Start of Block
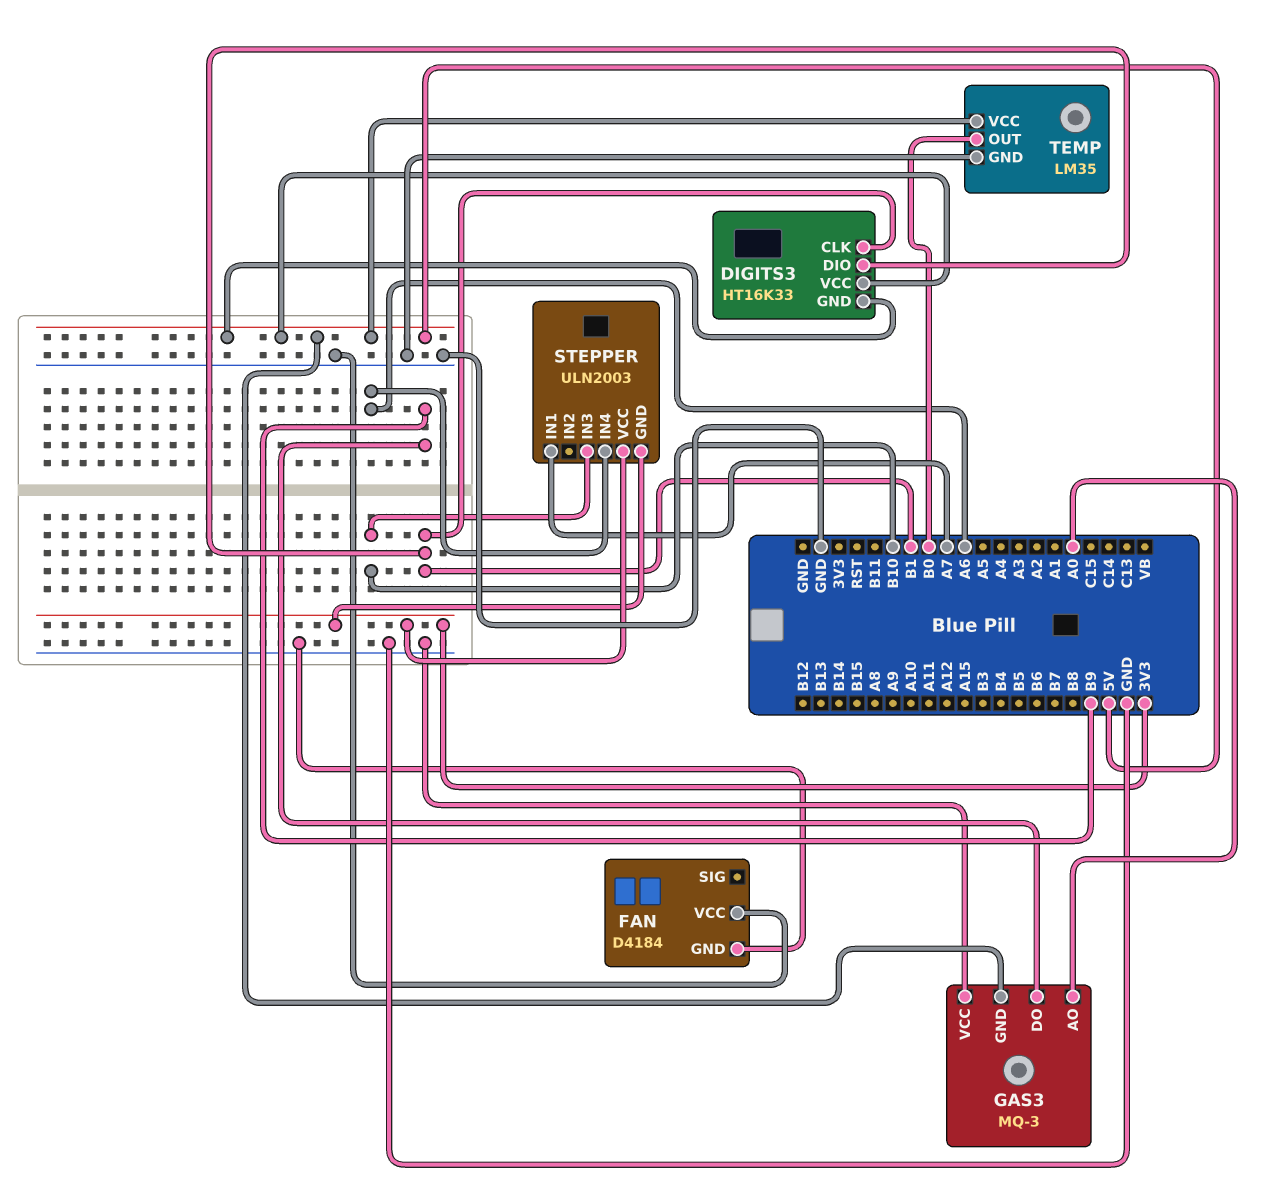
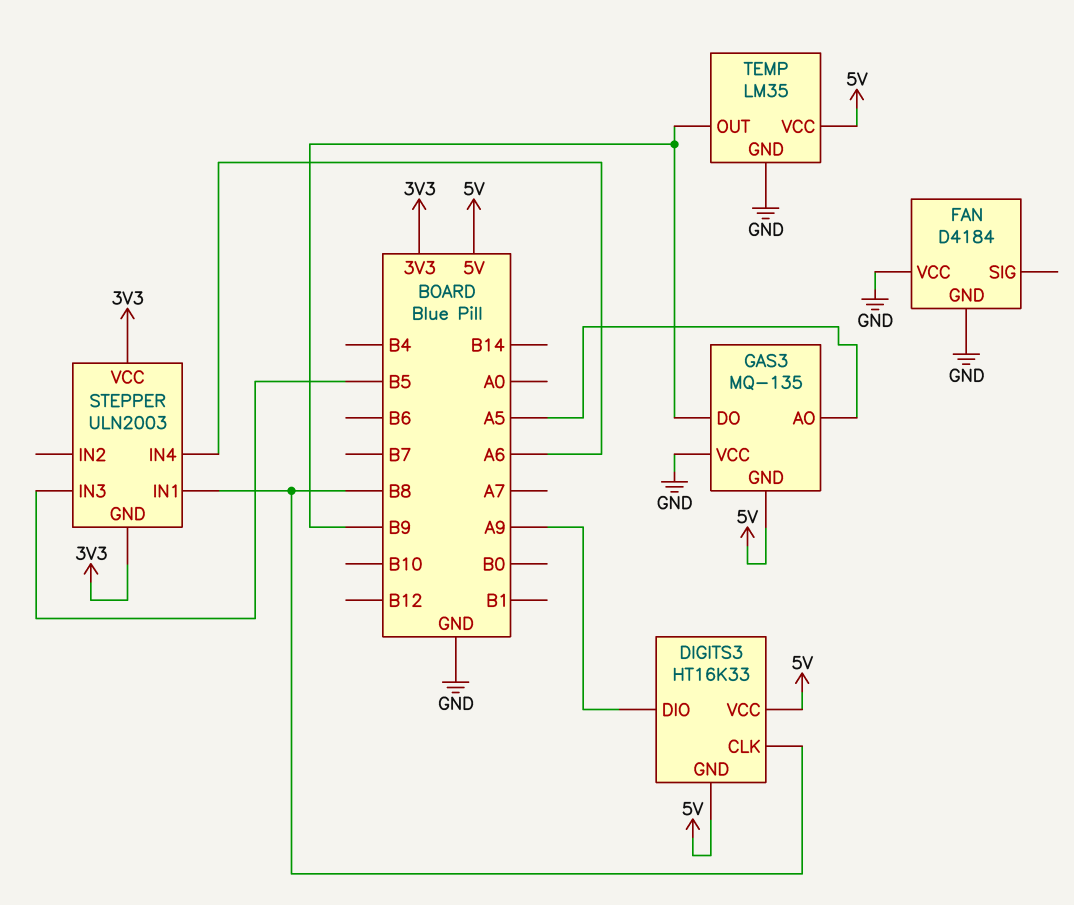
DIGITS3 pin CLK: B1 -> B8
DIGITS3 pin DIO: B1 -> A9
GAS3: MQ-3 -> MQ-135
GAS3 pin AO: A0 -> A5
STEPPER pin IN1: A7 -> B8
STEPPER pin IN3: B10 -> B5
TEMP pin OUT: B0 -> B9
End of Block
What the task asks: Copy the line containing "GAS3 pin AO: A0 -> A5" exactly. Then copy every line after it through the end of the listing, and nothing more.

Written solution:
GAS3 pin AO: A0 -> A5
STEPPER pin IN1: A7 -> B8
STEPPER pin IN3: B10 -> B5
TEMP pin OUT: B0 -> B9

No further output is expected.